Exercise instructions: Present the data below as a Markdown table with two columns, "Row" and "Line," numbering each line and skipping blank lines. Leave the pictures out.

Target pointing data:
※ ※ ※

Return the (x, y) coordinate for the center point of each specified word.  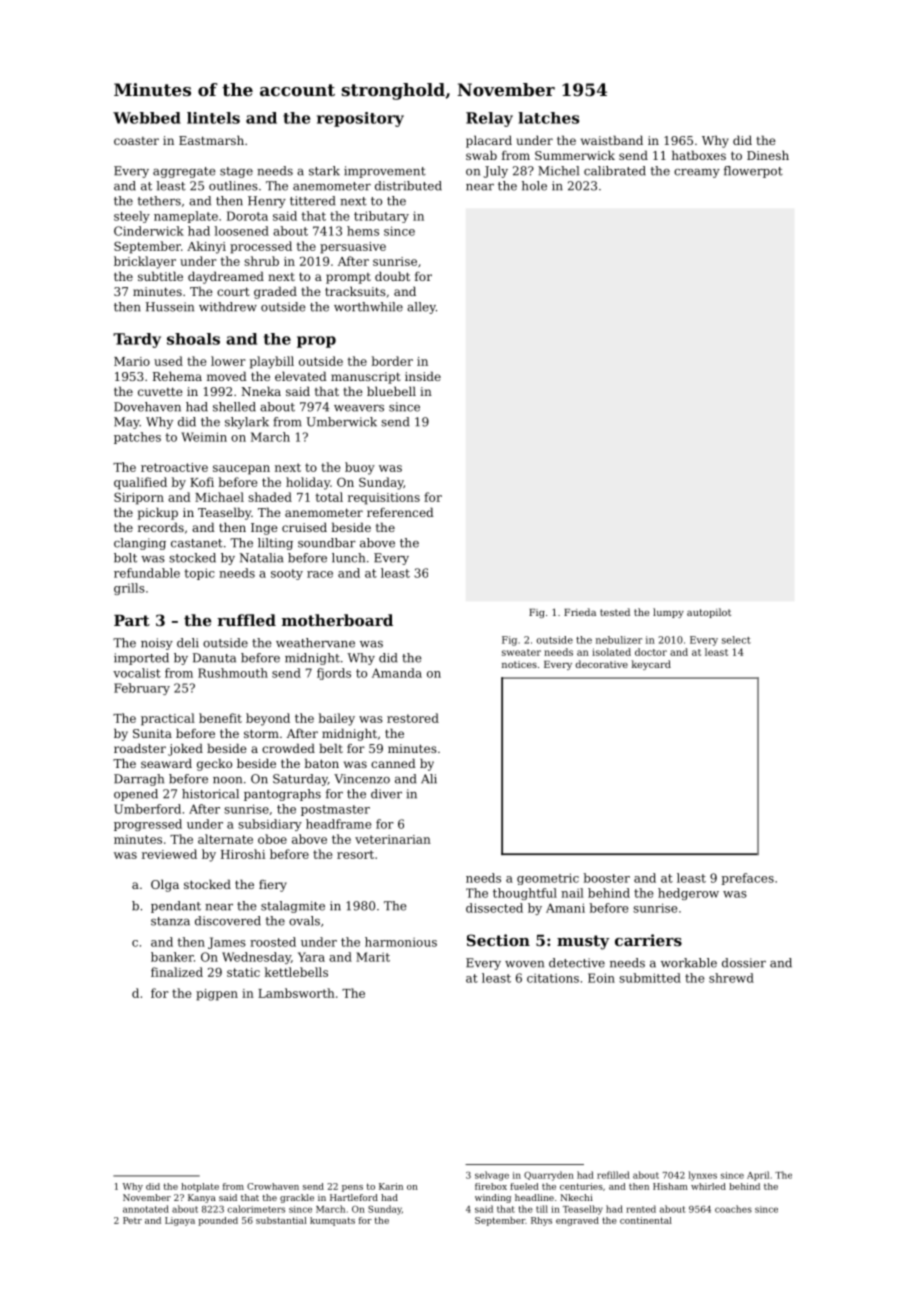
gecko (214, 764)
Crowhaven (273, 1186)
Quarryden (549, 1176)
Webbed (147, 118)
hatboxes (699, 155)
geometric (548, 879)
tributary (381, 217)
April (758, 1176)
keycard (651, 665)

※ ※ ※

Written solution:
| Row | Line |
|---|---|
| 1 | Return the (x, y) coordinate for the center point of each specified word.   |
| 2 | gecko (214, 764) |
| 3 | Crowhaven (273, 1186) |
| 4 | Quarryden (549, 1176) |
| 5 | Webbed (147, 118) |
| 6 | hatboxes (699, 155) |
| 7 | geometric (548, 879) |
| 8 | tributary (381, 217) |
| 9 | April (758, 1176) |
| 10 | keycard (651, 665) |